● Work order
Pictures stay out; everything else in the records is to be copied exactly.

Top of Data in this exercise

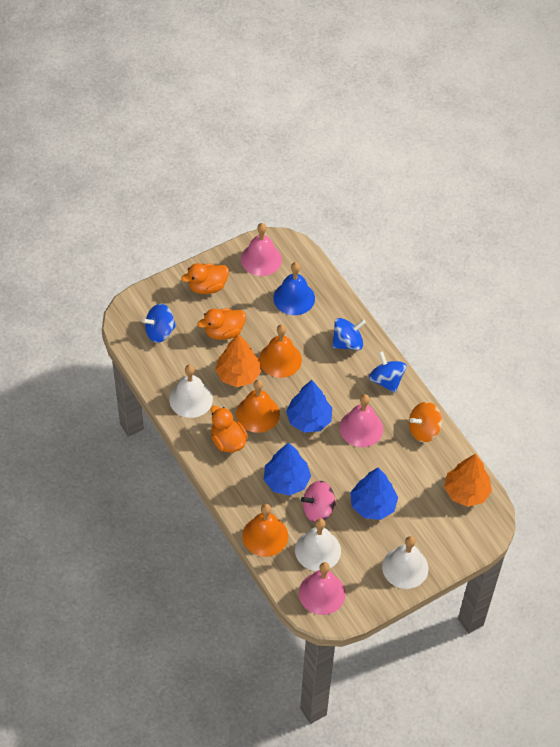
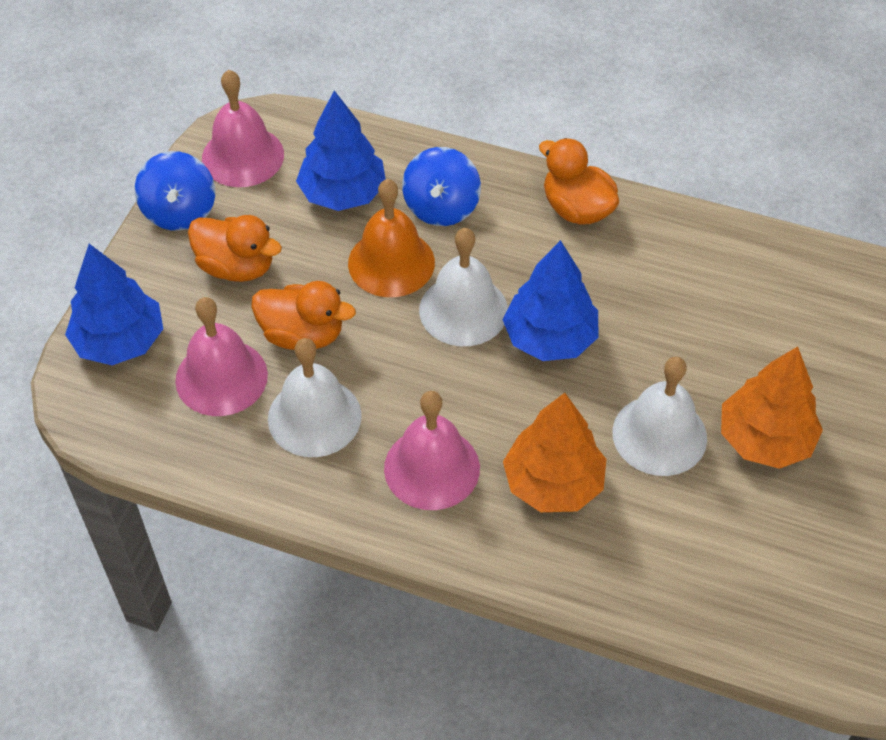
blue bell: 1 -> 0
blue spinning top: 3 -> 2
orange bell: 3 -> 1
orange spinning top: 1 -> 0
pink spinning top: 1 -> 0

Bottom of Data in this exercise

● Solved exercise
blue bell: 1 -> 0
blue spinning top: 3 -> 2
orange bell: 3 -> 1
orange spinning top: 1 -> 0
pink spinning top: 1 -> 0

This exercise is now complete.